▶ _Task directions_
Where the word "green" occurs in a line of the data, return the whole line.

[Stored data]
--- START ---

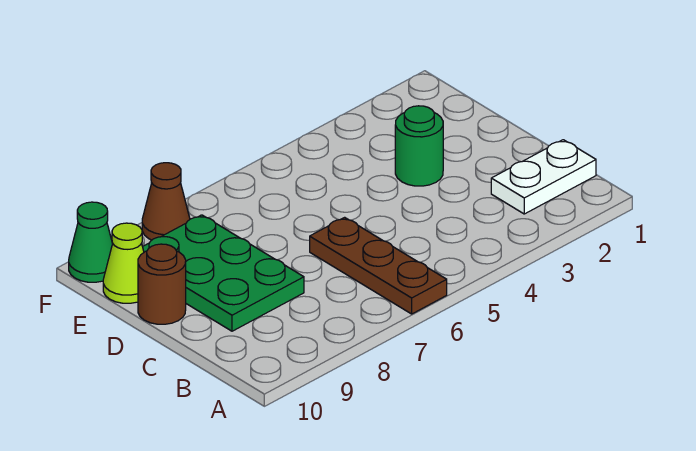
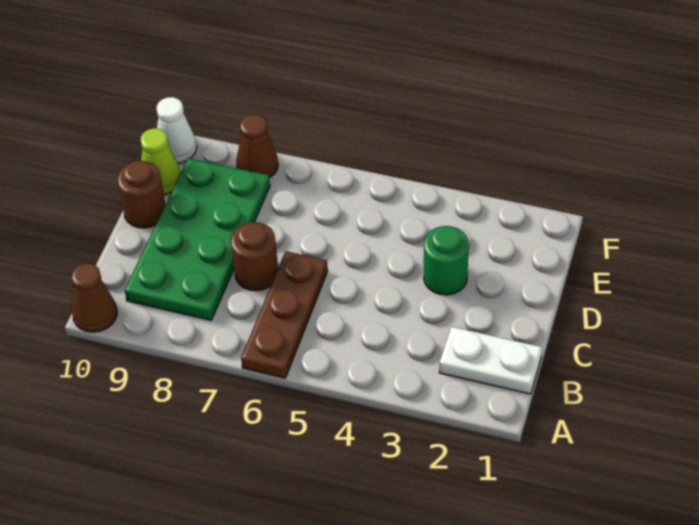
none -> brown cone A10 level 1
none -> brown round brick C7 level 1
green plate C8:E9 level 1 -> green plate B8:E9 level 1
green cone F10 level 1 -> white cone F10 level 1

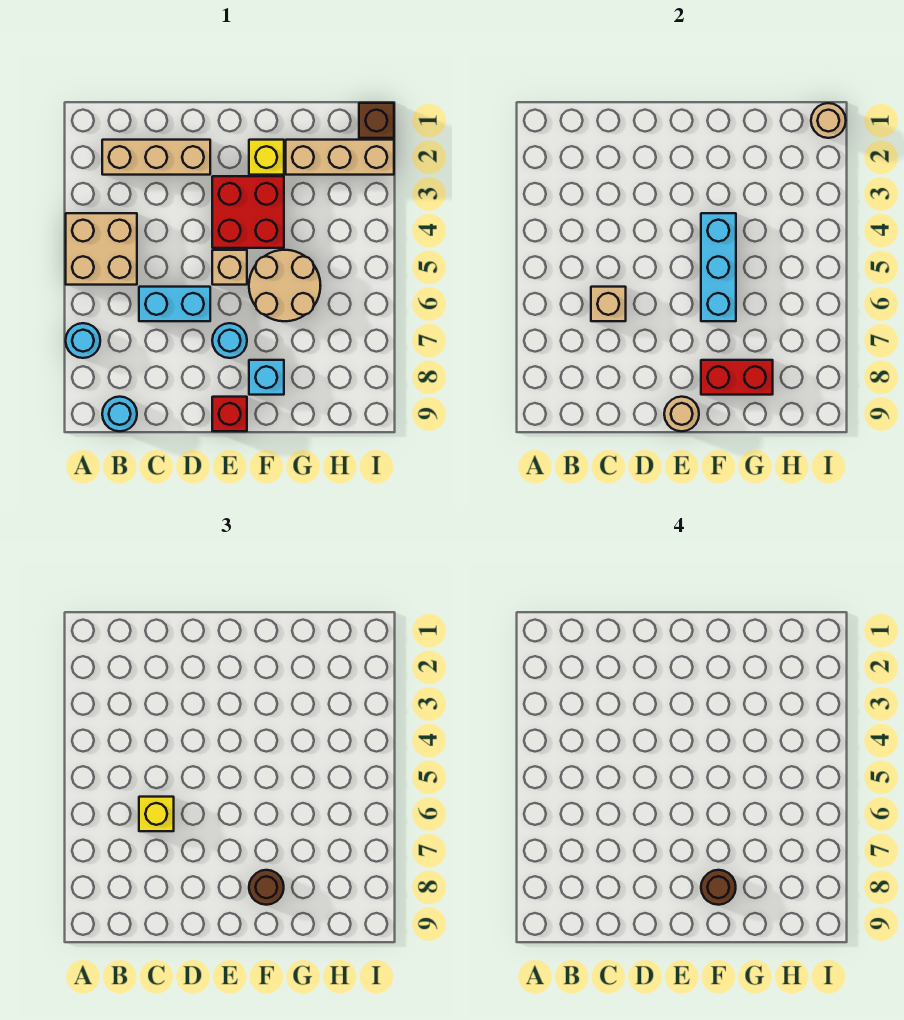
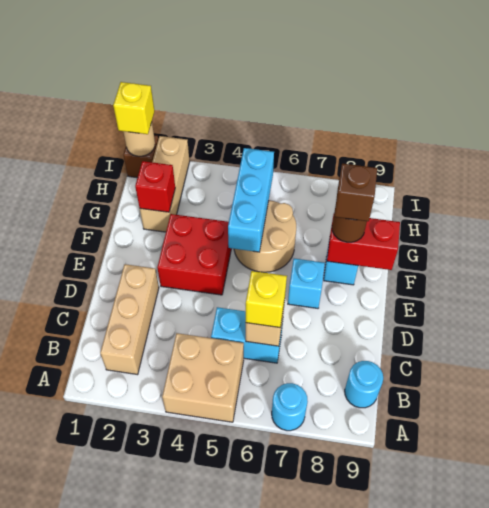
cyan brick C6:D6 level 1 -> cyan brick C5:C6 level 1
tan brick E5 level 1 -> none
cyan round brick E7 level 1 -> cyan brick E7 level 1
red brick E9 level 1 -> red brick G2 level 2
tan round brick E9 level 2 -> none
yellow brick F2 level 1 -> yellow brick I1 level 3
cyan brick F4:F6 level 2 -> cyan brick F5:H5 level 2
red brick F8:G8 level 2 -> red brick F8:F9 level 2
brown round brick F8 level 4 -> brown brick F8 level 4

--- END ---

▶ _Exercise response_
green plate C8:E9 level 1 -> green plate B8:E9 level 1
green cone F10 level 1 -> white cone F10 level 1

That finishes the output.